◆ The task ◆
From the entries below, retype only the lines from the one with "lime brick I3:I4" through the one with "brown cone B3 level 2 -> none", exactly as written.

Saved entries:
*** Block opens ***

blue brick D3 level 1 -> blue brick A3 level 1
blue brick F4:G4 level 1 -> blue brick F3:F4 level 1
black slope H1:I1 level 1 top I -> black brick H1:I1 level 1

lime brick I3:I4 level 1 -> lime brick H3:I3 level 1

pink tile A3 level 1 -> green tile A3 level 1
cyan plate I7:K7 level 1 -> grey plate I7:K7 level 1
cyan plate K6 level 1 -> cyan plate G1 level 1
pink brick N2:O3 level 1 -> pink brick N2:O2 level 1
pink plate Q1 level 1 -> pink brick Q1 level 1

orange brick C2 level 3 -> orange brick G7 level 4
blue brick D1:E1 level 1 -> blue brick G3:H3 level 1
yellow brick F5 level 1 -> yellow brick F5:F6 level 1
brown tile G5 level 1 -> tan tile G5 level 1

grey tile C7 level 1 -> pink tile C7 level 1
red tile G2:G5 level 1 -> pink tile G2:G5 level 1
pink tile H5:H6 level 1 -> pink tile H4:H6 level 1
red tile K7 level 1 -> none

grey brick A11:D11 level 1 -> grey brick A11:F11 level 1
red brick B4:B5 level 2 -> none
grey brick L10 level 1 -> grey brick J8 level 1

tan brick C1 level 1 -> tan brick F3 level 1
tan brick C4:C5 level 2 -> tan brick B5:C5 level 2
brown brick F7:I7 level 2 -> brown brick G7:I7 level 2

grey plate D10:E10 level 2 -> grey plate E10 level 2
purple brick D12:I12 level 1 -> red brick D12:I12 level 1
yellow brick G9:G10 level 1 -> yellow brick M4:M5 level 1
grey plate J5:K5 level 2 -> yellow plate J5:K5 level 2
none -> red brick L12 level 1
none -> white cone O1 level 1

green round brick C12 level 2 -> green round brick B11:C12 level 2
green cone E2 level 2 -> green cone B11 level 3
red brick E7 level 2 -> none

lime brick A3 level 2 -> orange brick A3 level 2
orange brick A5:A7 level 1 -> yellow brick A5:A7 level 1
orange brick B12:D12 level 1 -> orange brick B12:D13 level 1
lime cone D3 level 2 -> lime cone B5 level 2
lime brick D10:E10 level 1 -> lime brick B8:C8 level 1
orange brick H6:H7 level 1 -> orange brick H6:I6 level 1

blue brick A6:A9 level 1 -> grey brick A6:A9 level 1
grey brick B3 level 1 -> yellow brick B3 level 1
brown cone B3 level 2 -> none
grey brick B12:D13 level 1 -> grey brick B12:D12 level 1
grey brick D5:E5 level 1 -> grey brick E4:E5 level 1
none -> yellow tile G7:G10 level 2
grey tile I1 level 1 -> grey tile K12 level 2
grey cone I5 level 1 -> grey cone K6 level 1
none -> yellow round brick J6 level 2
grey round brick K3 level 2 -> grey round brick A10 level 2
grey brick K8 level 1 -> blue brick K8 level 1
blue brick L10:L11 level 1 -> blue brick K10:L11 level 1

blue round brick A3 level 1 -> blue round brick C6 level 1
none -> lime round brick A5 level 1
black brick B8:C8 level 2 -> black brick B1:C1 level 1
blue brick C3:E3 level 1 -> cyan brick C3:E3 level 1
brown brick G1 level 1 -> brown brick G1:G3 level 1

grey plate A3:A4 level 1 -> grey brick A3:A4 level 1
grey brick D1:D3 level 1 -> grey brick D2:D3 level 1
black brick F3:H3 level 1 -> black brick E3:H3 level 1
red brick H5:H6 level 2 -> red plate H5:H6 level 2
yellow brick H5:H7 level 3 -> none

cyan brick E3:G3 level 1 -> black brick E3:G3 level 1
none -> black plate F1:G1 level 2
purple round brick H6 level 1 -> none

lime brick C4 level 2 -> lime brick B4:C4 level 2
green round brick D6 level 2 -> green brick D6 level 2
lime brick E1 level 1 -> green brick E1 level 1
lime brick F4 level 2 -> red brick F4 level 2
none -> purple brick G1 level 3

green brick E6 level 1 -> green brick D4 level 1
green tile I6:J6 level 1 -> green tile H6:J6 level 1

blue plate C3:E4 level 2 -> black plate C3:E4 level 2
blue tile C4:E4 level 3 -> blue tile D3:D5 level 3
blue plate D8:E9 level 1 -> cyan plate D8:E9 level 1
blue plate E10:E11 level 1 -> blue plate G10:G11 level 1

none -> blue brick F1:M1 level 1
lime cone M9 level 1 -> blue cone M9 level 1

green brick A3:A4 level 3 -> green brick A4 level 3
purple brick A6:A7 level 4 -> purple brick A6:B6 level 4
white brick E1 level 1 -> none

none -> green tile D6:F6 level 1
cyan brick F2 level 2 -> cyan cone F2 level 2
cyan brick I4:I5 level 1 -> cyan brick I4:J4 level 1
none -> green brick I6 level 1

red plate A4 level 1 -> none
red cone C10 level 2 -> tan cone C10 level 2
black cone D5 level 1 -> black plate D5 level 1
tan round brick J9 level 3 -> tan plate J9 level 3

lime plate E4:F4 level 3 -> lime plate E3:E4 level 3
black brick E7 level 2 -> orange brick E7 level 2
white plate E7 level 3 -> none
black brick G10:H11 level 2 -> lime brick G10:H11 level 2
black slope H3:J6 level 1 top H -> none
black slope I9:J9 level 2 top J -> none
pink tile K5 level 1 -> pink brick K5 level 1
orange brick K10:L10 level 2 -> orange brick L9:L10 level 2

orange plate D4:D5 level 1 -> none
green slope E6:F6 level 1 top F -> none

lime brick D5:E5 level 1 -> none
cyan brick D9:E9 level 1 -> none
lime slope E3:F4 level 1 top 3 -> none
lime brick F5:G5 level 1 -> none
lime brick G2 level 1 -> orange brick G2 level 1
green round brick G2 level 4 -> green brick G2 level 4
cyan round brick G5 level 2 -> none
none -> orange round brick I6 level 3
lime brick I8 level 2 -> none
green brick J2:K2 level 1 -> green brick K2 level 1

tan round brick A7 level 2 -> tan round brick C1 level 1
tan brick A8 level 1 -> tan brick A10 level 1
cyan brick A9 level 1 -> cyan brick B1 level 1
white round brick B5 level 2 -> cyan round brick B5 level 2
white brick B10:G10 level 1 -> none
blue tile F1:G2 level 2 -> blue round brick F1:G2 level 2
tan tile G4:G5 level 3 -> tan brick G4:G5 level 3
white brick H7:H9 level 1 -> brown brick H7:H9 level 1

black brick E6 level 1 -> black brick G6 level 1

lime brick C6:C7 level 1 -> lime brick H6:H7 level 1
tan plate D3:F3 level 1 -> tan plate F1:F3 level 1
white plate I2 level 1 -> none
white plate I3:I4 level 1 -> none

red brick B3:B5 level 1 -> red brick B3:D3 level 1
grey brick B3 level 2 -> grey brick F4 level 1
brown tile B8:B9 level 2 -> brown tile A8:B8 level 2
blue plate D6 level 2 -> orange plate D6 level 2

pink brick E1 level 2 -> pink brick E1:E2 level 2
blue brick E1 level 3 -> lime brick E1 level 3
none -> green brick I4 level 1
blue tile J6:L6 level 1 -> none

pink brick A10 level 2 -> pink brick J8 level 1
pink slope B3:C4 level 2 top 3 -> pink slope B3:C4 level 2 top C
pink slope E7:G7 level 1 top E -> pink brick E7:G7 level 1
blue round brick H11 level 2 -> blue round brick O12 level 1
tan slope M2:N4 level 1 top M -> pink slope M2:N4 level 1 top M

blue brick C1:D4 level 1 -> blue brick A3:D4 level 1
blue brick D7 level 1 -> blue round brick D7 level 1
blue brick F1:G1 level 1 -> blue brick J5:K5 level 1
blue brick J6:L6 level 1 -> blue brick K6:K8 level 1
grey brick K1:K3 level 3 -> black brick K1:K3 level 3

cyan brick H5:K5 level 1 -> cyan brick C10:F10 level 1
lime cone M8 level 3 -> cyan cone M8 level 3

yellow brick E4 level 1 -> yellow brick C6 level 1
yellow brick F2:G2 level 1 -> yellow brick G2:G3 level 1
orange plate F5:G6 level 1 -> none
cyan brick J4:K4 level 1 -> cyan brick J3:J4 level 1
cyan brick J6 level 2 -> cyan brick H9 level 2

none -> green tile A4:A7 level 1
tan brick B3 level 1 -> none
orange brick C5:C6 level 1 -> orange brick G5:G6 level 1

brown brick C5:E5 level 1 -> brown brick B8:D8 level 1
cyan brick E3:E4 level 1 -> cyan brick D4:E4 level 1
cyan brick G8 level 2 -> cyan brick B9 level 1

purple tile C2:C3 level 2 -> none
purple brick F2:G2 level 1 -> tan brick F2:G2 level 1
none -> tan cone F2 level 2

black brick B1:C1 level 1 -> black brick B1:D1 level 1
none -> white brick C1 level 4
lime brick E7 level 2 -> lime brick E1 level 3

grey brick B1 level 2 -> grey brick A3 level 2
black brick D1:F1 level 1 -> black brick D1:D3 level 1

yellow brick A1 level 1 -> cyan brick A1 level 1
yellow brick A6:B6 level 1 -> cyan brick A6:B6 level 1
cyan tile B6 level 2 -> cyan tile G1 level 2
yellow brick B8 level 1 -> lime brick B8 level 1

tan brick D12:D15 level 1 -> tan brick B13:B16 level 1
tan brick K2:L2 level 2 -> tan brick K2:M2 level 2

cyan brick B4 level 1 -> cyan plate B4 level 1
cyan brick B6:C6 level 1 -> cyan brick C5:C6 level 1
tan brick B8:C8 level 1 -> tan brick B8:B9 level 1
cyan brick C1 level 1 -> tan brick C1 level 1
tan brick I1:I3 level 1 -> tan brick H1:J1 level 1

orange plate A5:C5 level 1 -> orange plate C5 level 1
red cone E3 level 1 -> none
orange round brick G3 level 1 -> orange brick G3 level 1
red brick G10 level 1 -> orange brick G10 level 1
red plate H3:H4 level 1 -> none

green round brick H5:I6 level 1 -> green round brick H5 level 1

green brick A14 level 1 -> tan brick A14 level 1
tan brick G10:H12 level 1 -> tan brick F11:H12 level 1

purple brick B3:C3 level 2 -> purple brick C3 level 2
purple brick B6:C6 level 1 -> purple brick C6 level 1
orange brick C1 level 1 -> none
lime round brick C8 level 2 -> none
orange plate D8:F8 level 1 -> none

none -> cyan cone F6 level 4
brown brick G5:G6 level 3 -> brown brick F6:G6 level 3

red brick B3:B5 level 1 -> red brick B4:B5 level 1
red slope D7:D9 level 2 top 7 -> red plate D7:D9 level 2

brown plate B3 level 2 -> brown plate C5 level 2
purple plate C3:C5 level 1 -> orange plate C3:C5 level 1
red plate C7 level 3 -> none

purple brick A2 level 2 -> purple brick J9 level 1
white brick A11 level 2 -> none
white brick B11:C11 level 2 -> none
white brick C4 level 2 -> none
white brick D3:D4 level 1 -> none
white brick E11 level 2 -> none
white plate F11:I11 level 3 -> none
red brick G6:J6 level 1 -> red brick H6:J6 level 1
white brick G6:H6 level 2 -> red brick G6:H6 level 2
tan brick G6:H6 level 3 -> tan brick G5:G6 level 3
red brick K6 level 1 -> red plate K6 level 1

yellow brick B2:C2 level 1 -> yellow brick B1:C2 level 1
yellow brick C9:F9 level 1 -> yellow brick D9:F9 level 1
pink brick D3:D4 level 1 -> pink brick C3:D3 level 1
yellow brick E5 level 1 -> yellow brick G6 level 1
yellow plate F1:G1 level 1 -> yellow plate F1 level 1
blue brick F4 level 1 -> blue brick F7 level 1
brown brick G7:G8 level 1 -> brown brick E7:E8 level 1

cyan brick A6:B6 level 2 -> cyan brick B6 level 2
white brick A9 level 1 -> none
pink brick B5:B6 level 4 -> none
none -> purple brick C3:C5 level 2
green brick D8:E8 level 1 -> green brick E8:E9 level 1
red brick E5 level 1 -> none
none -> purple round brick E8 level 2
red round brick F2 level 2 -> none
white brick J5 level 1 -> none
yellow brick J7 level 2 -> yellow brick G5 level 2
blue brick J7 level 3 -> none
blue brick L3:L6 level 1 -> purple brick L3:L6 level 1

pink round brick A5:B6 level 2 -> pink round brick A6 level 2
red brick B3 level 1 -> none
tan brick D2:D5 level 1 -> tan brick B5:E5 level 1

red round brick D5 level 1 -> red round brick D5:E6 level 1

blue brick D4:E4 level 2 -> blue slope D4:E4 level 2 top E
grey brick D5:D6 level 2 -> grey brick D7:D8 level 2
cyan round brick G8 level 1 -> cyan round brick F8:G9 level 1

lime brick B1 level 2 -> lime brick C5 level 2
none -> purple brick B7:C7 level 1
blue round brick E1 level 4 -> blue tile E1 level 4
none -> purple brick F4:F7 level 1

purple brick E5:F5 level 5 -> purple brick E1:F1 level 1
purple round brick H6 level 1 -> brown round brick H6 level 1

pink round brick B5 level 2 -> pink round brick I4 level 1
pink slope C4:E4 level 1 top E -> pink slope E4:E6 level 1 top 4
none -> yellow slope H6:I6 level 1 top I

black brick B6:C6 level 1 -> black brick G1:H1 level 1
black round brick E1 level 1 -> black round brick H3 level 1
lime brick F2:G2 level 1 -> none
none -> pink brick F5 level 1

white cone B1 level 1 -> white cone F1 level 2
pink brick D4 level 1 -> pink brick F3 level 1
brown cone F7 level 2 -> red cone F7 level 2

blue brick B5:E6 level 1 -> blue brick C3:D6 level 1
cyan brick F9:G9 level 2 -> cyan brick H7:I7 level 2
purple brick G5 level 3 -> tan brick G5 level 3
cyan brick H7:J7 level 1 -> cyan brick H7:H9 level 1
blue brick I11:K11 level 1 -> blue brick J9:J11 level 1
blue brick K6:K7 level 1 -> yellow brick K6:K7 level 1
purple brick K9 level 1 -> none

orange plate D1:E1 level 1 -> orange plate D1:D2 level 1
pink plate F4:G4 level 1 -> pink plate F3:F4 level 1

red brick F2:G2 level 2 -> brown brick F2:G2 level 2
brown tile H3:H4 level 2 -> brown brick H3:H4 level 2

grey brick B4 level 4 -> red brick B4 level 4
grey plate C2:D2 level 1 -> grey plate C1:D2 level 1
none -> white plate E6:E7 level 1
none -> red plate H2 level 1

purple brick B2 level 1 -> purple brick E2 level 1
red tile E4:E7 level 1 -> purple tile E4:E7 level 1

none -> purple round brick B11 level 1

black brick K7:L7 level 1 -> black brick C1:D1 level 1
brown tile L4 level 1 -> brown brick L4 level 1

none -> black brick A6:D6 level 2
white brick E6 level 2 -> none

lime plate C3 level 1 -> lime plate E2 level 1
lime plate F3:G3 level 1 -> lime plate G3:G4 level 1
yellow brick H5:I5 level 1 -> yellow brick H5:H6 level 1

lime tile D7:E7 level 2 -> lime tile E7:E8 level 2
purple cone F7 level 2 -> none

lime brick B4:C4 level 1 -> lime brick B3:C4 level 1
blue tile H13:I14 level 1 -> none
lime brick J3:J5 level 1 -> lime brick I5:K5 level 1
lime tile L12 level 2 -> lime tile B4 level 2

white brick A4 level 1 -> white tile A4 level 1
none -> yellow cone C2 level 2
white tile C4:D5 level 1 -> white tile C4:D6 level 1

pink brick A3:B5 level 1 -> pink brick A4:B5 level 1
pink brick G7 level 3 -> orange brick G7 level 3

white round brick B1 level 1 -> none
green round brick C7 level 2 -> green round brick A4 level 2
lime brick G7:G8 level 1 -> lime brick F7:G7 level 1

*** Block closes ***

◆ Expected answer ◆
lime brick I3:I4 level 1 -> lime brick H3:I3 level 1

pink tile A3 level 1 -> green tile A3 level 1
cyan plate I7:K7 level 1 -> grey plate I7:K7 level 1
cyan plate K6 level 1 -> cyan plate G1 level 1
pink brick N2:O3 level 1 -> pink brick N2:O2 level 1
pink plate Q1 level 1 -> pink brick Q1 level 1

orange brick C2 level 3 -> orange brick G7 level 4
blue brick D1:E1 level 1 -> blue brick G3:H3 level 1
yellow brick F5 level 1 -> yellow brick F5:F6 level 1
brown tile G5 level 1 -> tan tile G5 level 1

grey tile C7 level 1 -> pink tile C7 level 1
red tile G2:G5 level 1 -> pink tile G2:G5 level 1
pink tile H5:H6 level 1 -> pink tile H4:H6 level 1
red tile K7 level 1 -> none

grey brick A11:D11 level 1 -> grey brick A11:F11 level 1
red brick B4:B5 level 2 -> none
grey brick L10 level 1 -> grey brick J8 level 1

tan brick C1 level 1 -> tan brick F3 level 1
tan brick C4:C5 level 2 -> tan brick B5:C5 level 2
brown brick F7:I7 level 2 -> brown brick G7:I7 level 2

grey plate D10:E10 level 2 -> grey plate E10 level 2
purple brick D12:I12 level 1 -> red brick D12:I12 level 1
yellow brick G9:G10 level 1 -> yellow brick M4:M5 level 1
grey plate J5:K5 level 2 -> yellow plate J5:K5 level 2
none -> red brick L12 level 1
none -> white cone O1 level 1

green round brick C12 level 2 -> green round brick B11:C12 level 2
green cone E2 level 2 -> green cone B11 level 3
red brick E7 level 2 -> none

lime brick A3 level 2 -> orange brick A3 level 2
orange brick A5:A7 level 1 -> yellow brick A5:A7 level 1
orange brick B12:D12 level 1 -> orange brick B12:D13 level 1
lime cone D3 level 2 -> lime cone B5 level 2
lime brick D10:E10 level 1 -> lime brick B8:C8 level 1
orange brick H6:H7 level 1 -> orange brick H6:I6 level 1

blue brick A6:A9 level 1 -> grey brick A6:A9 level 1
grey brick B3 level 1 -> yellow brick B3 level 1
brown cone B3 level 2 -> none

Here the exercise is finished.